**REQUIRED ACTION**
What is needed is a faithful copy of all the entries, with no pictures in it.

Stored data entries:
++++++++++

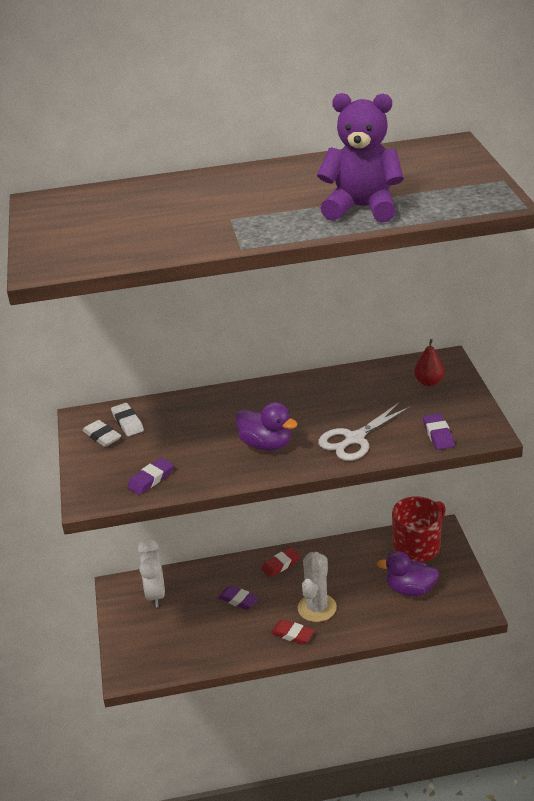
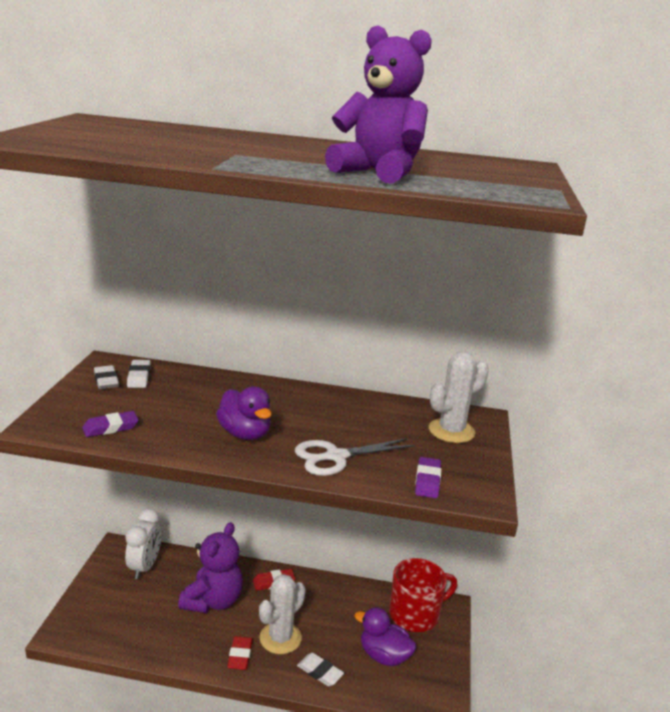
camera: 15 degrees right, 10 degrees down
purple eraser [218,585,259,610] -> purple teddy bear [178,522,243,613]
red eraser [271,619,314,645] -> red eraser turned 45 degrees clockwise [227,636,253,670]
red pear [414,339,445,386] -> white cactus [429,352,489,443]
none -> white eraser [297,653,344,686]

++++++++++

**PROBLEM SOLUTION**
camera: 15 degrees right, 10 degrees down
purple eraser [218,585,259,610] -> purple teddy bear [178,522,243,613]
red eraser [271,619,314,645] -> red eraser turned 45 degrees clockwise [227,636,253,670]
red pear [414,339,445,386] -> white cactus [429,352,489,443]
none -> white eraser [297,653,344,686]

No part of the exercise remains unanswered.